(Edit difference data)
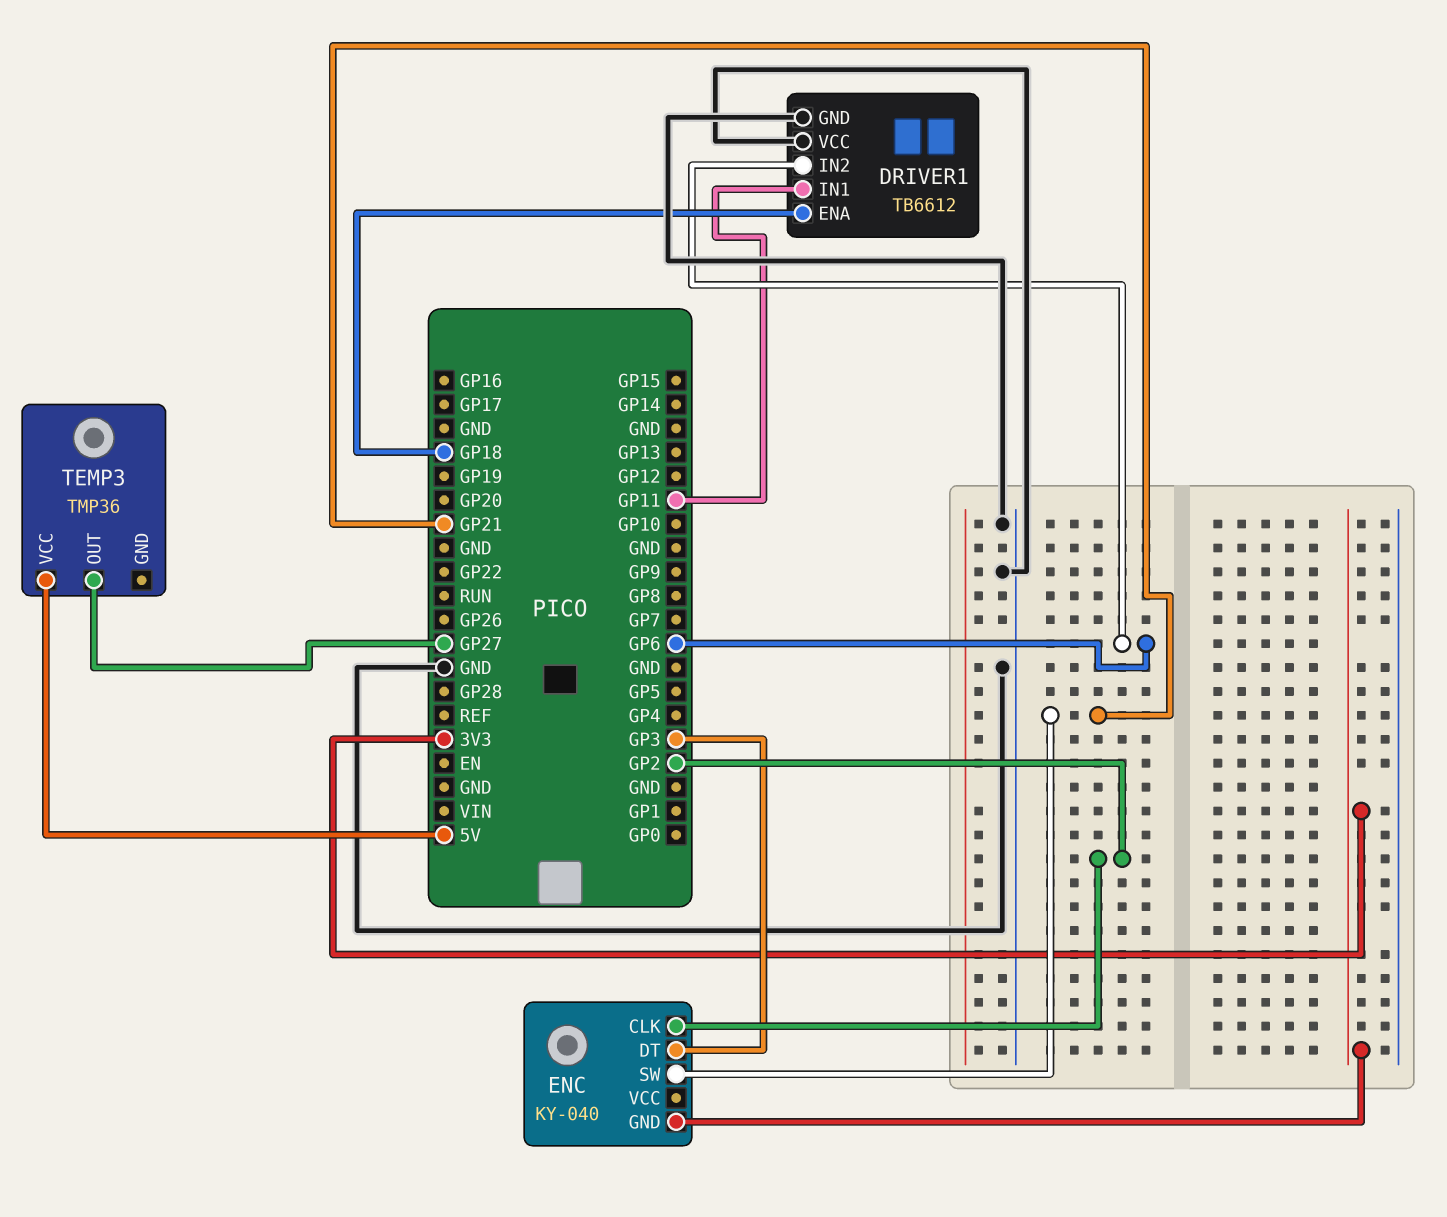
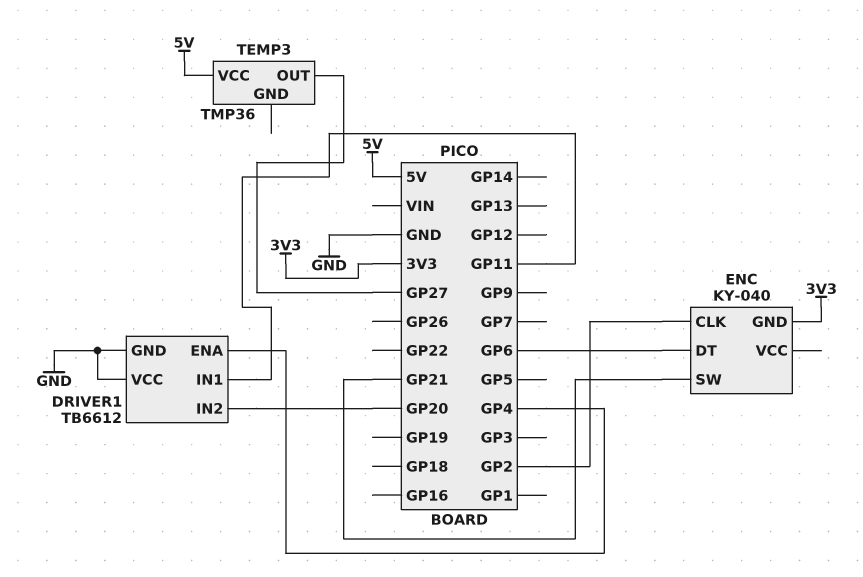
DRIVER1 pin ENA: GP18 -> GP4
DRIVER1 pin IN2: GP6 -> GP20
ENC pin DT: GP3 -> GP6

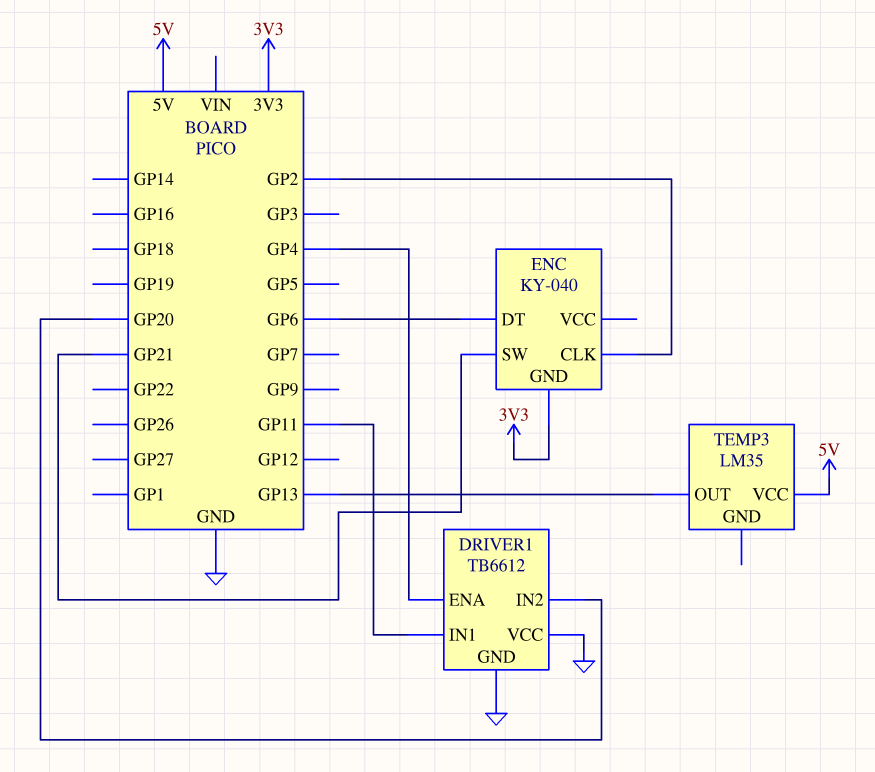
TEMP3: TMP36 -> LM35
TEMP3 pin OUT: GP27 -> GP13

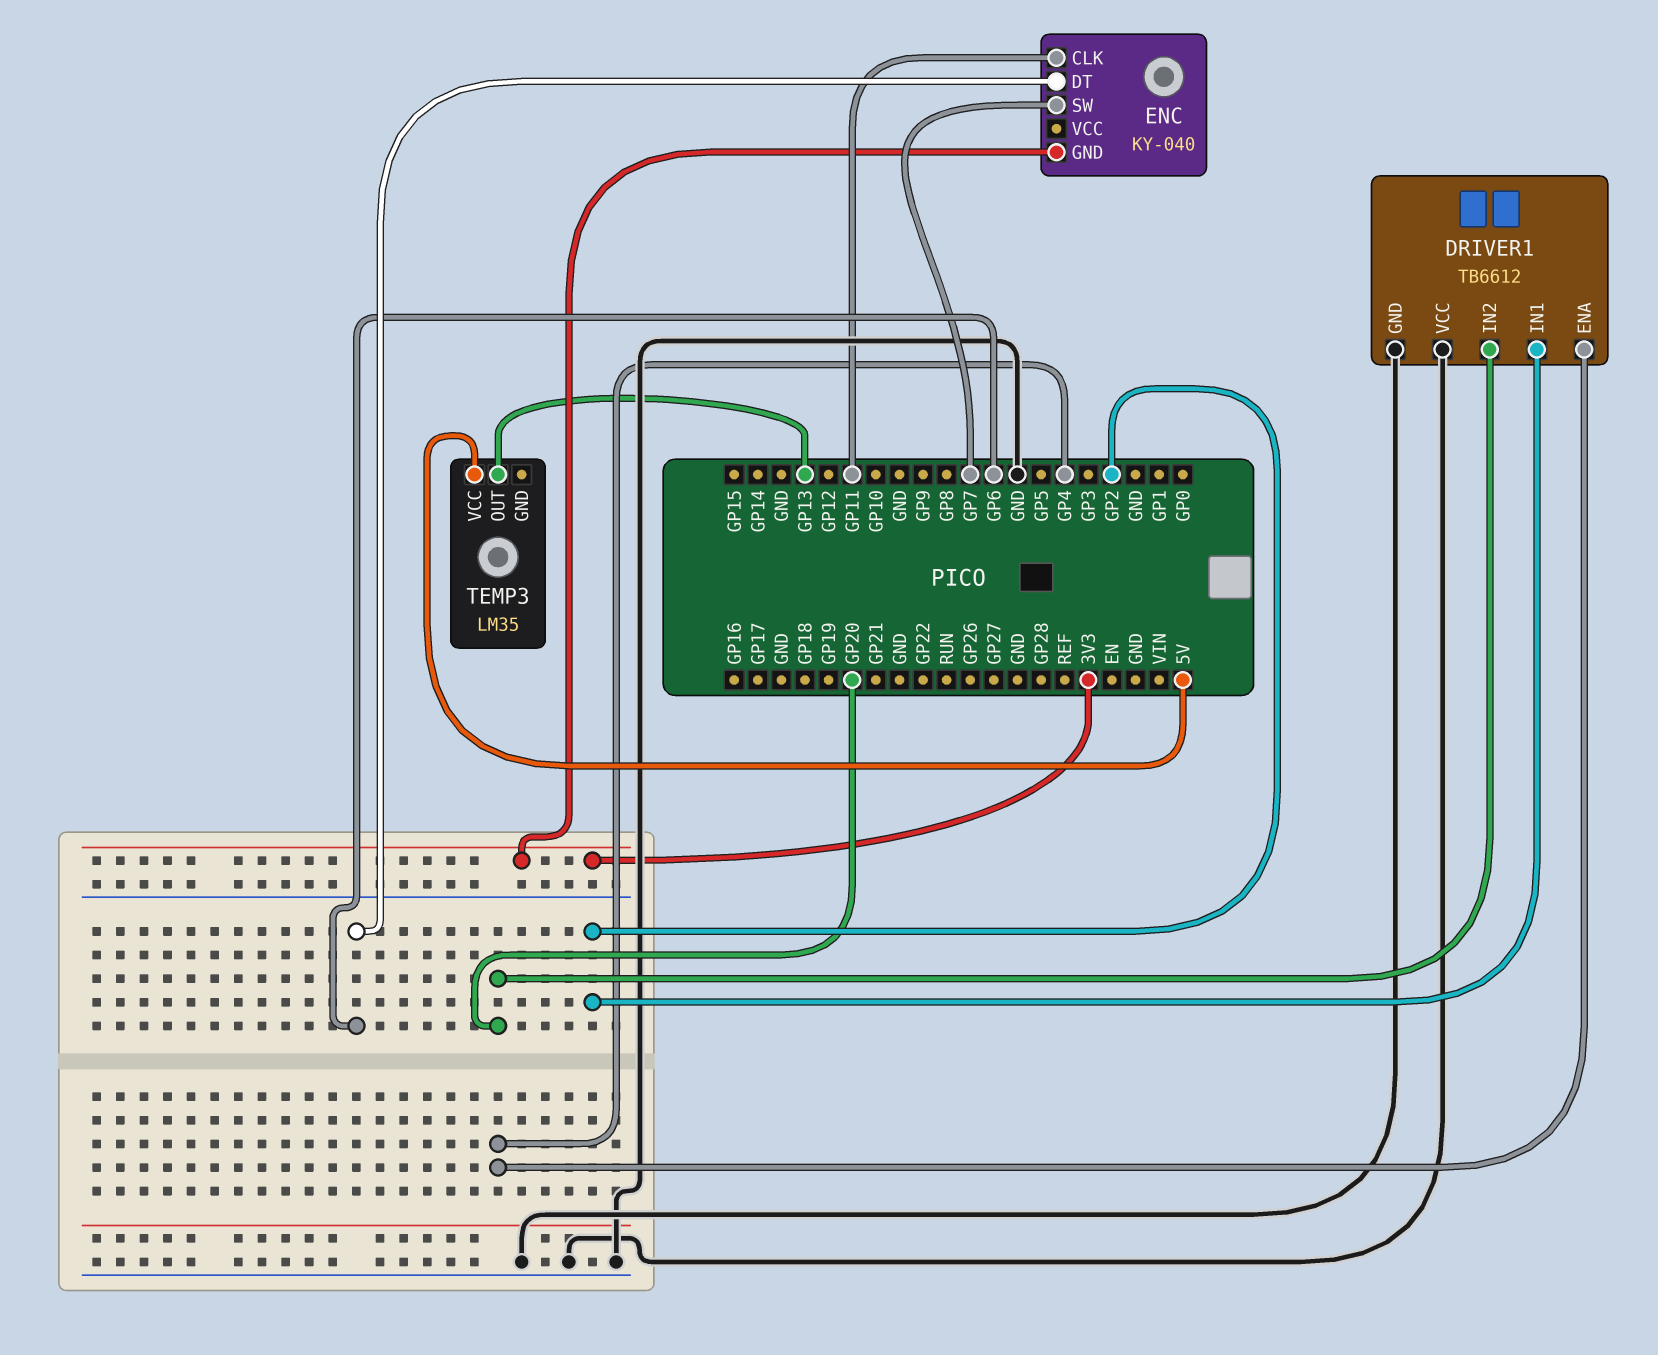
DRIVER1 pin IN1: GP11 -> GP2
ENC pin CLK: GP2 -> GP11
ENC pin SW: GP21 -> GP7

Directions for this task - Without any of its images, the data above should be returned exactly.

The completed task -
DRIVER1 pin ENA: GP18 -> GP4
DRIVER1 pin IN2: GP6 -> GP20
ENC pin DT: GP3 -> GP6

TEMP3: TMP36 -> LM35
TEMP3 pin OUT: GP27 -> GP13

DRIVER1 pin IN1: GP11 -> GP2
ENC pin CLK: GP2 -> GP11
ENC pin SW: GP21 -> GP7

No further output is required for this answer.